- INFORMATION SUPPLIED:
+-------+

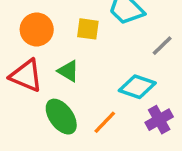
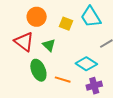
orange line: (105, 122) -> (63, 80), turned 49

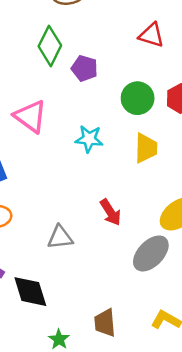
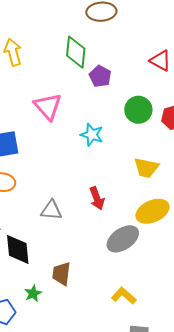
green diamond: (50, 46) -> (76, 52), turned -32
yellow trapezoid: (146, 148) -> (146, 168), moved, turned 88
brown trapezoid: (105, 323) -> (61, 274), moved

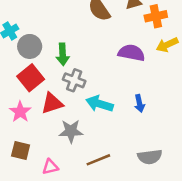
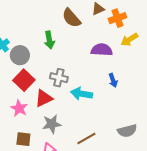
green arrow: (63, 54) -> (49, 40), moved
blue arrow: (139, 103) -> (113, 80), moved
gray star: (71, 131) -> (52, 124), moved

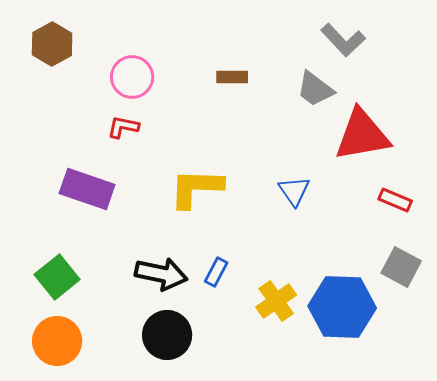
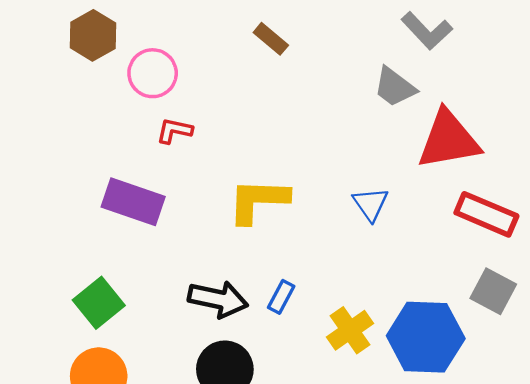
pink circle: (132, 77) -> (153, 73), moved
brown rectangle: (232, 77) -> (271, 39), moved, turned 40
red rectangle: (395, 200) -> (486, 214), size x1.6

+-------+

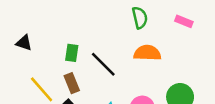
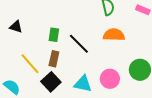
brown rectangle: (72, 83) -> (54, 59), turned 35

+-------+

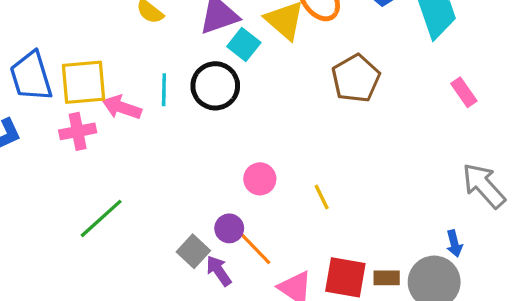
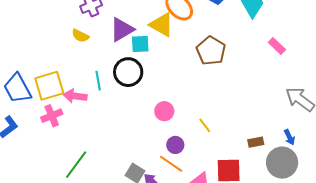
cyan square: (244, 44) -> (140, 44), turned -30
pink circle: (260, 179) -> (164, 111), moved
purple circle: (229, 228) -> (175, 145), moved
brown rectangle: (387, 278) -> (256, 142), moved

+-------+

- PROBLEM TO WORK ON: Repeat exactly the lines above, beginning at the one containing "yellow trapezoid: (146, 148)" and ending at the one containing "red rectangle: (395, 200)". Do not carry over any pictures.

- RESULT OF THIS EXERCISE:
yellow trapezoid: (146, 148) -> (146, 168), moved, turned 88
brown trapezoid: (105, 323) -> (61, 274), moved

green arrow: (63, 54) -> (49, 40), moved
blue arrow: (139, 103) -> (113, 80), moved
gray star: (71, 131) -> (52, 124), moved

pink circle: (132, 77) -> (153, 73), moved
brown rectangle: (232, 77) -> (271, 39), moved, turned 40
red rectangle: (395, 200) -> (486, 214), size x1.6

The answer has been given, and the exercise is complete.